REQUIREMENT
Among the entries, find the lines with the string "diode" and report them.

DATASET CONTENT
++++++++++

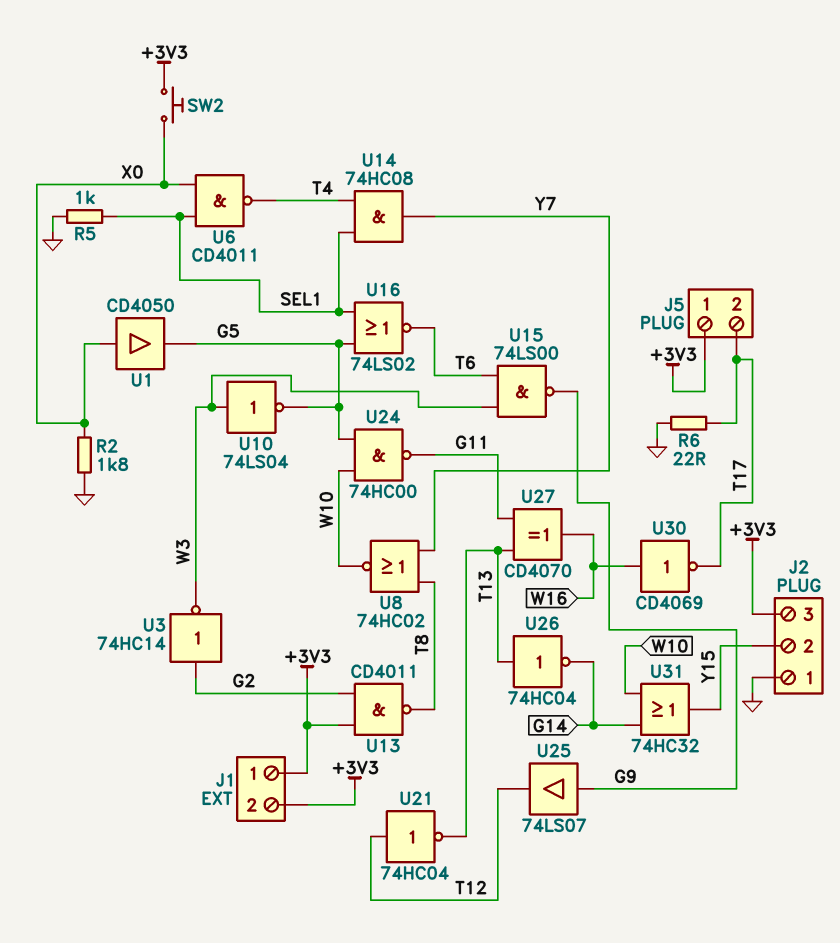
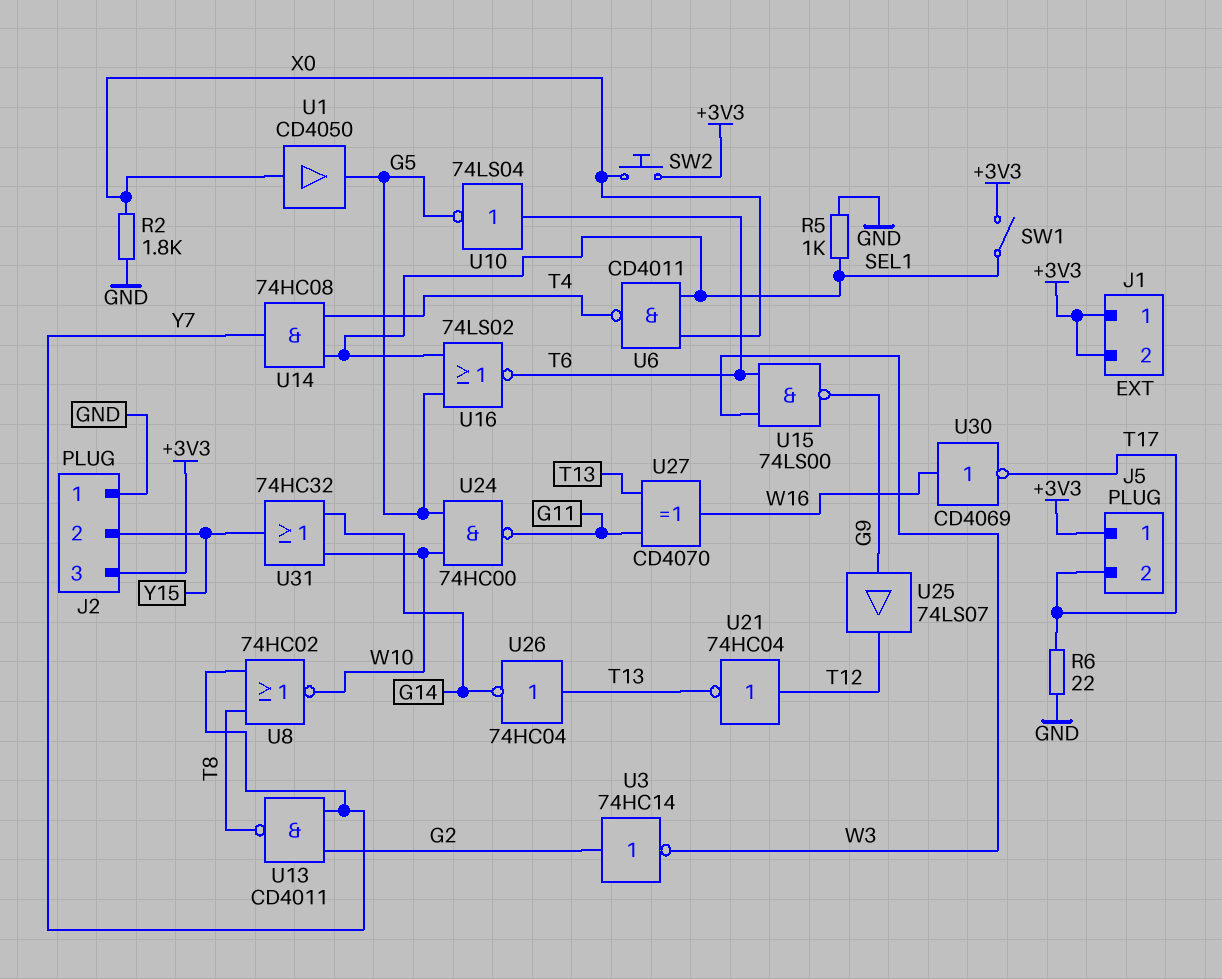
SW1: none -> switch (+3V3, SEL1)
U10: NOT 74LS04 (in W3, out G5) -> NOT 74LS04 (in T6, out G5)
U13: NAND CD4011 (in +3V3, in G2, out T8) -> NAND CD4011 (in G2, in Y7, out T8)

++++++++++

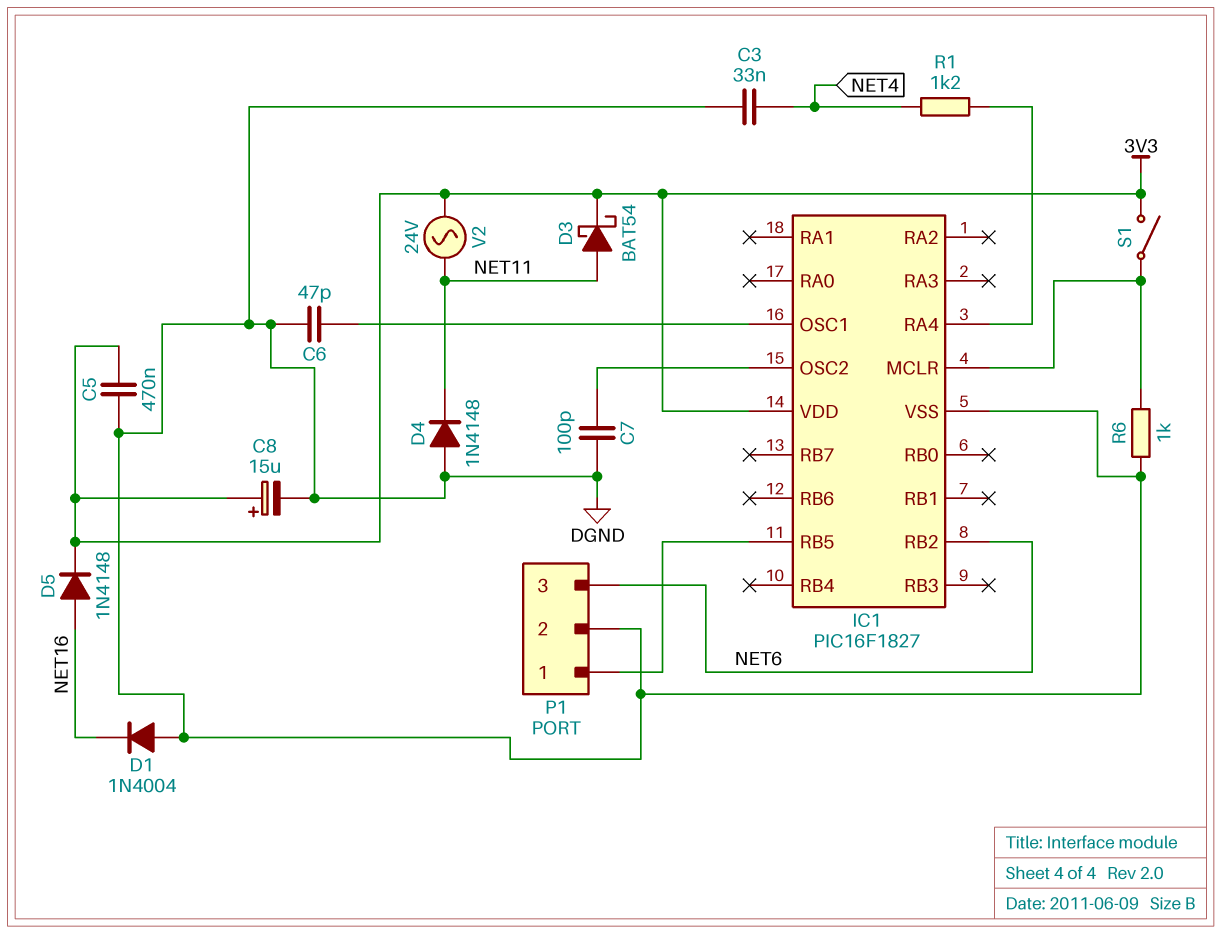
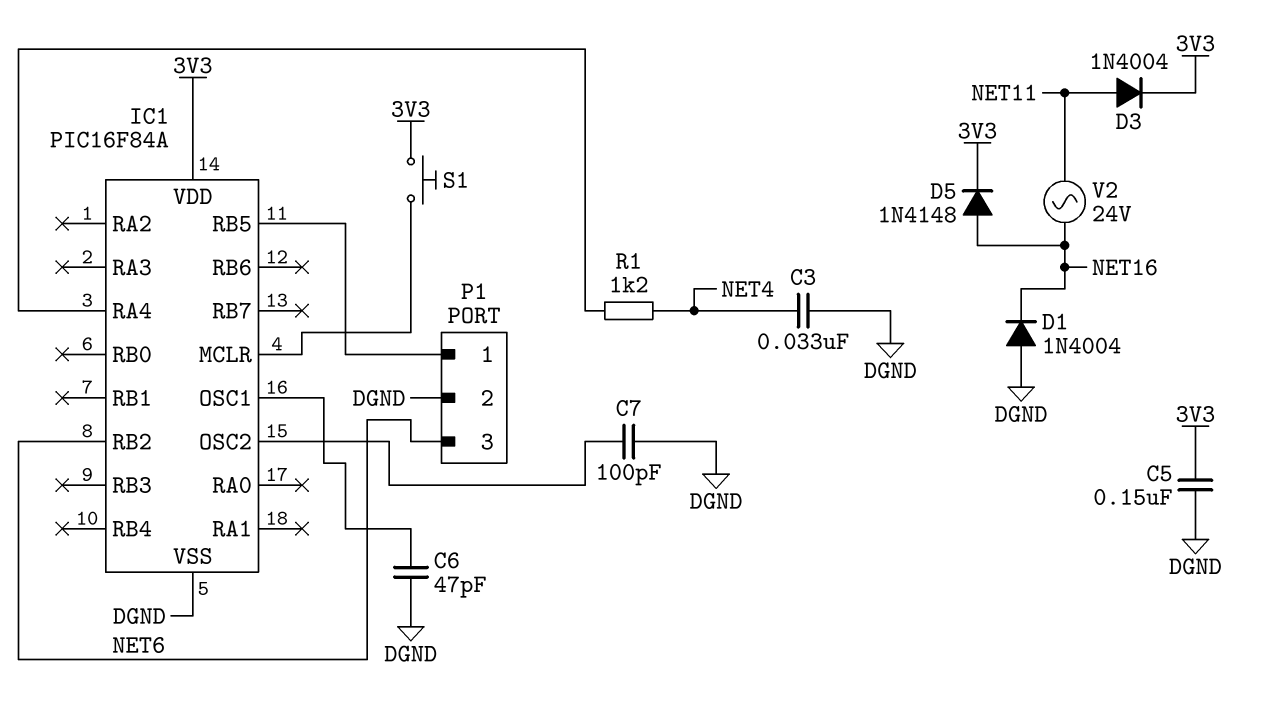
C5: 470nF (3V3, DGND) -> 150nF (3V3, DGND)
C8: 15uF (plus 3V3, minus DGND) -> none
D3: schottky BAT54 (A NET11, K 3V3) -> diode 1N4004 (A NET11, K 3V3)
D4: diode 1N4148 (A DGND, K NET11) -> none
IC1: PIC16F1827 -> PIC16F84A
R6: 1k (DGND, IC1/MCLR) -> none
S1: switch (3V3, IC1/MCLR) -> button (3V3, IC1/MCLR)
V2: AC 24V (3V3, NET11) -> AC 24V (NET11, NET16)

++++++++++

ANSWER BELOW
D3: schottky BAT54 (A NET11, K 3V3) -> diode 1N4004 (A NET11, K 3V3)
D4: diode 1N4148 (A DGND, K NET11) -> none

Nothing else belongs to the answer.